BEGIN

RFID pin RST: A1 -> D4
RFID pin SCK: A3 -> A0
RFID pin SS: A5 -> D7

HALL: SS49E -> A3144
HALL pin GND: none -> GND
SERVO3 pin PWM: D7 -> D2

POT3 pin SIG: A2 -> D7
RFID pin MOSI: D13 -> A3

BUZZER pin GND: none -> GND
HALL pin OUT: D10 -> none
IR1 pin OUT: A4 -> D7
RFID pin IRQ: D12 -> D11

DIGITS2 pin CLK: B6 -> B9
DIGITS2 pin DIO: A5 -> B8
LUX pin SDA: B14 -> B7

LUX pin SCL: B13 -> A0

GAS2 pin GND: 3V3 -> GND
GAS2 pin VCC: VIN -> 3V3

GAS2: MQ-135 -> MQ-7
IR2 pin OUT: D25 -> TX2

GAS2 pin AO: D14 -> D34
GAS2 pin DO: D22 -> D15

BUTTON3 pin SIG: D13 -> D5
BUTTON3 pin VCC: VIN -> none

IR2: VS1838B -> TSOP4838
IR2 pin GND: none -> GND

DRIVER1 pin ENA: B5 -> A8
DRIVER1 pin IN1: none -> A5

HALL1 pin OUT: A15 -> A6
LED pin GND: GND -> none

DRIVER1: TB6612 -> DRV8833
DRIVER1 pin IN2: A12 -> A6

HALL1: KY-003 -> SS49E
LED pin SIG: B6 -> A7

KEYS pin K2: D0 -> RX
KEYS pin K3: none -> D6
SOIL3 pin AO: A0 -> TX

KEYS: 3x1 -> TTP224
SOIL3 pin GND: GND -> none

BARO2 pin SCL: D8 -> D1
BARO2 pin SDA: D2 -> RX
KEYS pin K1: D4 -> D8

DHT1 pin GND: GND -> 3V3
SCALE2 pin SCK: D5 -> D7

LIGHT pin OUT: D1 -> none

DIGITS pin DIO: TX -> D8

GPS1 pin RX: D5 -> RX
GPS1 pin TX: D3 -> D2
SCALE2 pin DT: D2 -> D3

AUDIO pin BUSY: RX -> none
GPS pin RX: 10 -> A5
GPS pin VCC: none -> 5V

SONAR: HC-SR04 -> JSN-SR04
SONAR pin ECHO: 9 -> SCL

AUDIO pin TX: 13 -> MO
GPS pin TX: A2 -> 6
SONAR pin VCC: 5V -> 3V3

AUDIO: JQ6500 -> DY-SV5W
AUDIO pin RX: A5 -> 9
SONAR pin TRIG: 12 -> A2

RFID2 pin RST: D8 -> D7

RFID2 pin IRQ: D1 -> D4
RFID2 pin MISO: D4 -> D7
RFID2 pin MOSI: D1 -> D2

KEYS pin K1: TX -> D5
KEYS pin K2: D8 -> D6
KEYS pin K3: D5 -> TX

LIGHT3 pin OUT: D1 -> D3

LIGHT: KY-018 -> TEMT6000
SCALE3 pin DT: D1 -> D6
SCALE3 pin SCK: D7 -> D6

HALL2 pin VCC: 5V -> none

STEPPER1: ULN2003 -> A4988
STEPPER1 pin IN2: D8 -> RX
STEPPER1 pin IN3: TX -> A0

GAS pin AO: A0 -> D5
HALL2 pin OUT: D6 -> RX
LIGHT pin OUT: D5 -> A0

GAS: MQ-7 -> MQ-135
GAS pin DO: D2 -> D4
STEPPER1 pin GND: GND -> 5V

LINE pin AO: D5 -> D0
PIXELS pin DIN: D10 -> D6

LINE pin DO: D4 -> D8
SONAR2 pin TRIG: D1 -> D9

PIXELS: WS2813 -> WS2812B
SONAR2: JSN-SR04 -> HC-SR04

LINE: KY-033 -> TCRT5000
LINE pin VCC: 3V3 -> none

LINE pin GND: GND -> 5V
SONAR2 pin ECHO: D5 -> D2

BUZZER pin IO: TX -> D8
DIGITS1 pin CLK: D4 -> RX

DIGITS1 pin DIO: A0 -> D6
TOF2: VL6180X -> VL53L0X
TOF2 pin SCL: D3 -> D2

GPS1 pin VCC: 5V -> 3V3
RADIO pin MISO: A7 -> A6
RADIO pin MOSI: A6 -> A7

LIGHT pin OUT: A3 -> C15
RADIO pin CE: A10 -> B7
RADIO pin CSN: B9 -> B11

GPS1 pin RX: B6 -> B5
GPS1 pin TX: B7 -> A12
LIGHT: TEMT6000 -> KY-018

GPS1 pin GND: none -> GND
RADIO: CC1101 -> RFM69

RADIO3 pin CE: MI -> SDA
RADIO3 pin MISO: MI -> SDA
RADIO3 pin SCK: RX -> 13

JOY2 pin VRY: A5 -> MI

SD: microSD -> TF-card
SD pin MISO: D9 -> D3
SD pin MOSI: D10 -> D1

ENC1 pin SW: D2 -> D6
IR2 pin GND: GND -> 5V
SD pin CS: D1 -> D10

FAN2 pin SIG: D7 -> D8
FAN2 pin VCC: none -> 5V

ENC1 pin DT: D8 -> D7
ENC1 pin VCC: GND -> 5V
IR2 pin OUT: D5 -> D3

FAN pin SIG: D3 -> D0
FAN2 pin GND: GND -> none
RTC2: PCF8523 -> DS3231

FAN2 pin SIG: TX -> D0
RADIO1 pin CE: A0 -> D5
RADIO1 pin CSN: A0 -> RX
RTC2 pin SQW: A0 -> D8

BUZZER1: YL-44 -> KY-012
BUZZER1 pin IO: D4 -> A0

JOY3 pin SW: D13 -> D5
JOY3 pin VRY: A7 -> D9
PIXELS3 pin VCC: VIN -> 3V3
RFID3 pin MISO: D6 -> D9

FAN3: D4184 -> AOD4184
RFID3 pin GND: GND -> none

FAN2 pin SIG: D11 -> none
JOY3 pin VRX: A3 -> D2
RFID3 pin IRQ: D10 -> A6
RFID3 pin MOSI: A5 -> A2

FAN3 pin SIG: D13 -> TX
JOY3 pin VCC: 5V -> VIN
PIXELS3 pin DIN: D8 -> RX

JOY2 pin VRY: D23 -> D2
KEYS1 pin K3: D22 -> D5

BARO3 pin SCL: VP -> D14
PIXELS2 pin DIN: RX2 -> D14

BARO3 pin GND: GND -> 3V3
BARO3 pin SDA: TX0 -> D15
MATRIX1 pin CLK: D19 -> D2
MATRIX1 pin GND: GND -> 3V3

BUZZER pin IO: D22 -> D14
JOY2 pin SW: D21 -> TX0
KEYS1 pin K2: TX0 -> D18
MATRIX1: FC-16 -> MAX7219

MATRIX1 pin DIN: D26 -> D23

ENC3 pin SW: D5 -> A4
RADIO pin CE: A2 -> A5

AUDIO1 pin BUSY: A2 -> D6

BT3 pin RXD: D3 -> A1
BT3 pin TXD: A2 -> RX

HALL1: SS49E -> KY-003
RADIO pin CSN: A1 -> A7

END

#### [Instructions for the task]
Please output, exactly, the lines of the listing from the one containing "SD pin MISO: D9 -> D3" through the last, inclusive, and no other lines.

#### [Result for this task]
SD pin MISO: D9 -> D3
SD pin MOSI: D10 -> D1

ENC1 pin SW: D2 -> D6
IR2 pin GND: GND -> 5V
SD pin CS: D1 -> D10

FAN2 pin SIG: D7 -> D8
FAN2 pin VCC: none -> 5V

ENC1 pin DT: D8 -> D7
ENC1 pin VCC: GND -> 5V
IR2 pin OUT: D5 -> D3

FAN pin SIG: D3 -> D0
FAN2 pin GND: GND -> none
RTC2: PCF8523 -> DS3231

FAN2 pin SIG: TX -> D0
RADIO1 pin CE: A0 -> D5
RADIO1 pin CSN: A0 -> RX
RTC2 pin SQW: A0 -> D8

BUZZER1: YL-44 -> KY-012
BUZZER1 pin IO: D4 -> A0

JOY3 pin SW: D13 -> D5
JOY3 pin VRY: A7 -> D9
PIXELS3 pin VCC: VIN -> 3V3
RFID3 pin MISO: D6 -> D9

FAN3: D4184 -> AOD4184
RFID3 pin GND: GND -> none

FAN2 pin SIG: D11 -> none
JOY3 pin VRX: A3 -> D2
RFID3 pin IRQ: D10 -> A6
RFID3 pin MOSI: A5 -> A2

FAN3 pin SIG: D13 -> TX
JOY3 pin VCC: 5V -> VIN
PIXELS3 pin DIN: D8 -> RX

JOY2 pin VRY: D23 -> D2
KEYS1 pin K3: D22 -> D5

BARO3 pin SCL: VP -> D14
PIXELS2 pin DIN: RX2 -> D14

BARO3 pin GND: GND -> 3V3
BARO3 pin SDA: TX0 -> D15
MATRIX1 pin CLK: D19 -> D2
MATRIX1 pin GND: GND -> 3V3

BUZZER pin IO: D22 -> D14
JOY2 pin SW: D21 -> TX0
KEYS1 pin K2: TX0 -> D18
MATRIX1: FC-16 -> MAX7219

MATRIX1 pin DIN: D26 -> D23

ENC3 pin SW: D5 -> A4
RADIO pin CE: A2 -> A5

AUDIO1 pin BUSY: A2 -> D6

BT3 pin RXD: D3 -> A1
BT3 pin TXD: A2 -> RX

HALL1: SS49E -> KY-003
RADIO pin CSN: A1 -> A7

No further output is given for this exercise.